━━ Stored data ━━

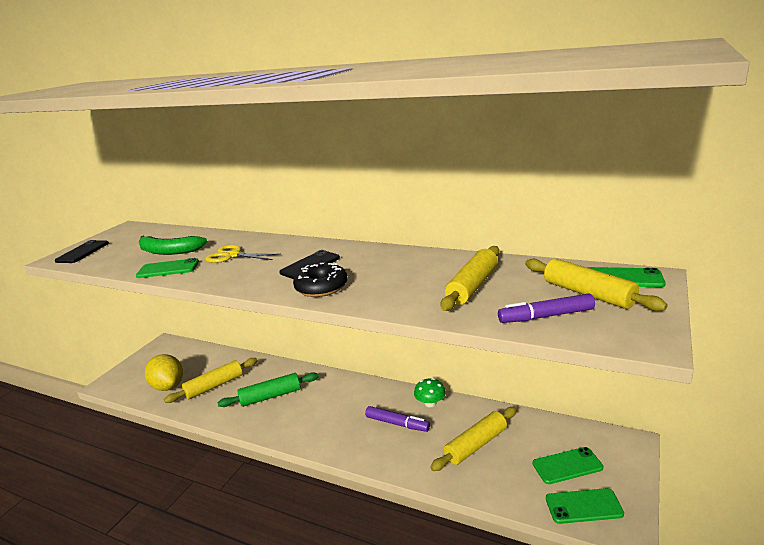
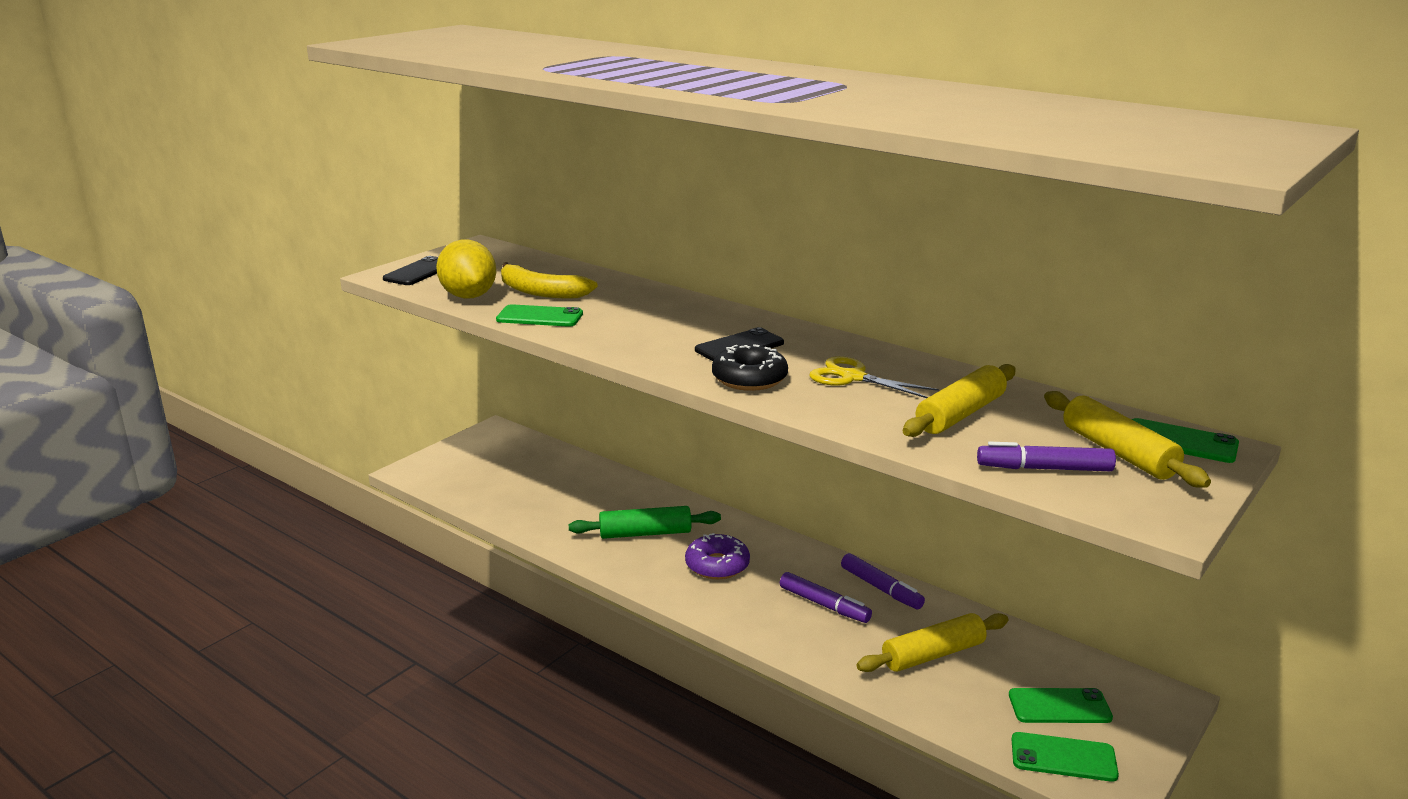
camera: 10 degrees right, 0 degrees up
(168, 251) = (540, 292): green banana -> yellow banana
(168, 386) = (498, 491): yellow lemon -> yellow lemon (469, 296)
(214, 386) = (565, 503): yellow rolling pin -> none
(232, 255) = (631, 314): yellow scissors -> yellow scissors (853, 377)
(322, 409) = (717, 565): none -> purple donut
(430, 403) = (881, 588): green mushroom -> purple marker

━━━
━━ Stored data ━━

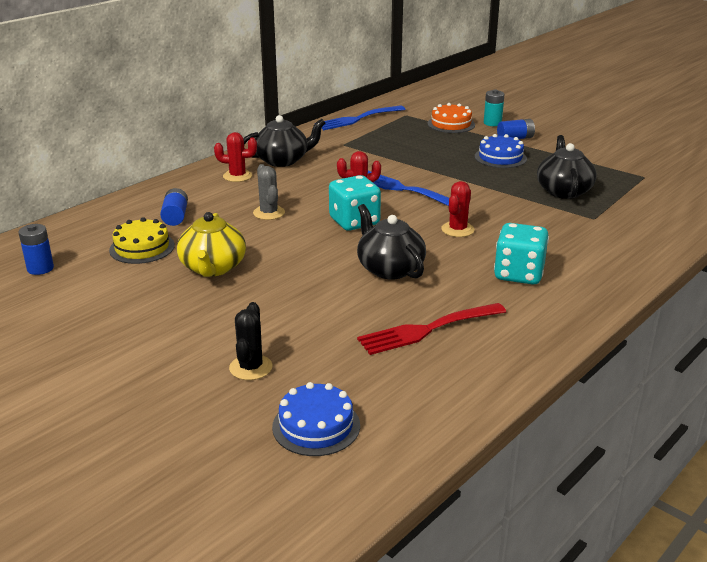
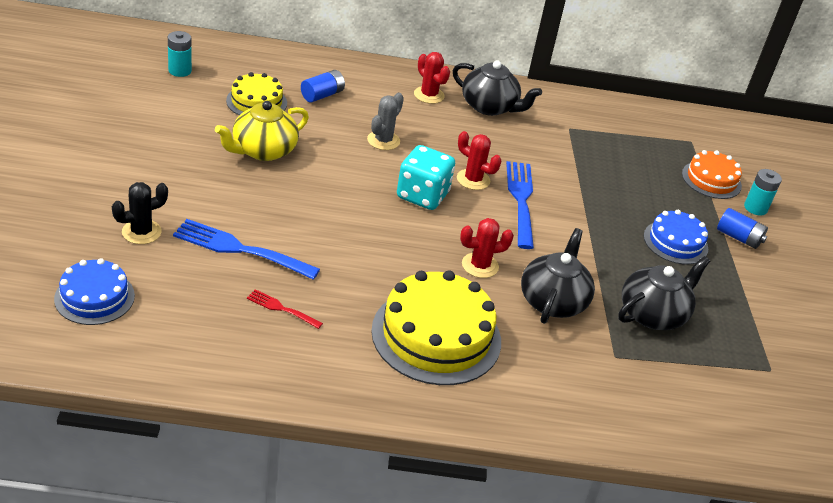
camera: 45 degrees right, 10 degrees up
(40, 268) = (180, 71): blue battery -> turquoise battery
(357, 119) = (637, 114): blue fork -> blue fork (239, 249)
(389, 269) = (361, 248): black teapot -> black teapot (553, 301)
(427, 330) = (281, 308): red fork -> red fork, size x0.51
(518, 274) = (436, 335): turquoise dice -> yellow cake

━━━
━━ Stored data ━━

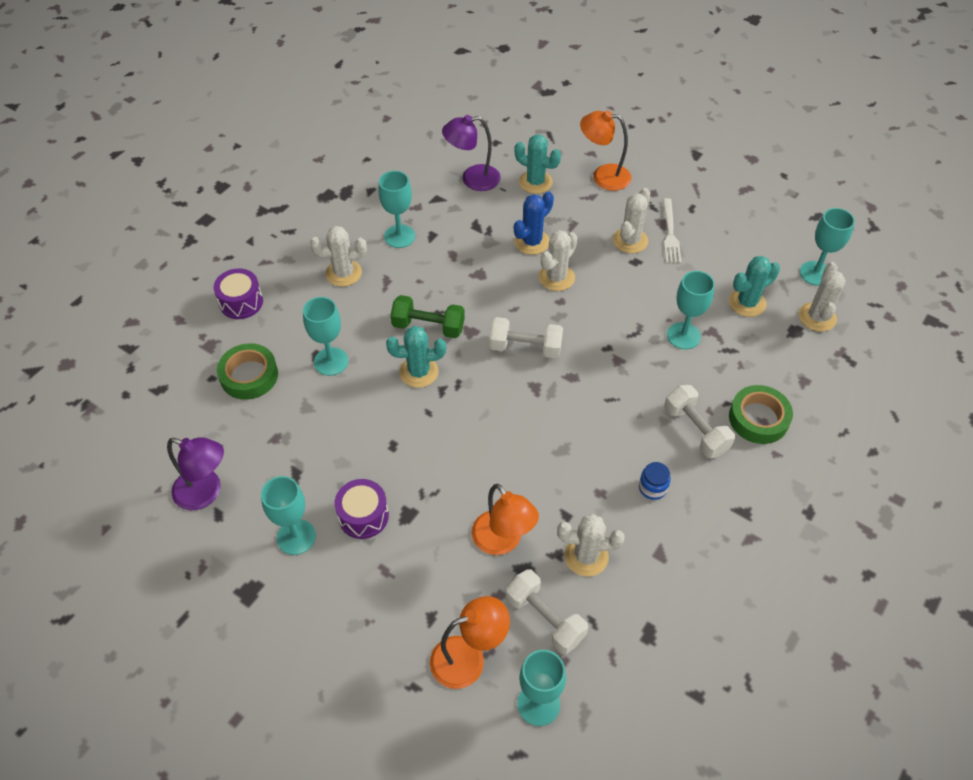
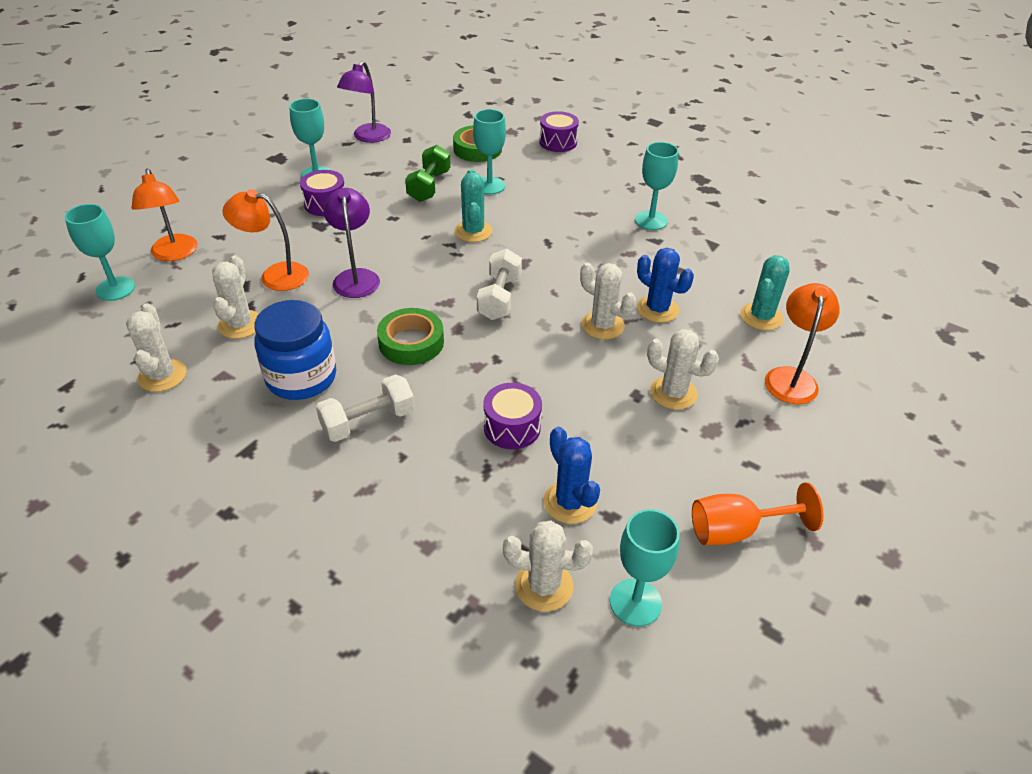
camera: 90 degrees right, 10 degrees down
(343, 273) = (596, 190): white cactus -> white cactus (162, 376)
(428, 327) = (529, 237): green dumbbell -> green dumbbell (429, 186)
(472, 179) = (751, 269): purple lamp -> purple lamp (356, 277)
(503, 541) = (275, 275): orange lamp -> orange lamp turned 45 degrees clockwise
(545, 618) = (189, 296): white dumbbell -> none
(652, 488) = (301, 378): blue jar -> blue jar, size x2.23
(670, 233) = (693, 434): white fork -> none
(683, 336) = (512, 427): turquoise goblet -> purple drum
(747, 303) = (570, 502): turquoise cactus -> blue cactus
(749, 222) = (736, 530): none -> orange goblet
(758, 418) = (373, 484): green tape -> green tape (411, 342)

━━━

Where the listing above reaches the line that contains "(747, 303) = (570, 502): turquoise", start retyping, and finish with the line that contains "(758, 418) = (373, 484): green"; reproduce those lines exactly and no others.

(Exercise output):
(747, 303) = (570, 502): turquoise cactus -> blue cactus
(749, 222) = (736, 530): none -> orange goblet
(758, 418) = (373, 484): green tape -> green tape (411, 342)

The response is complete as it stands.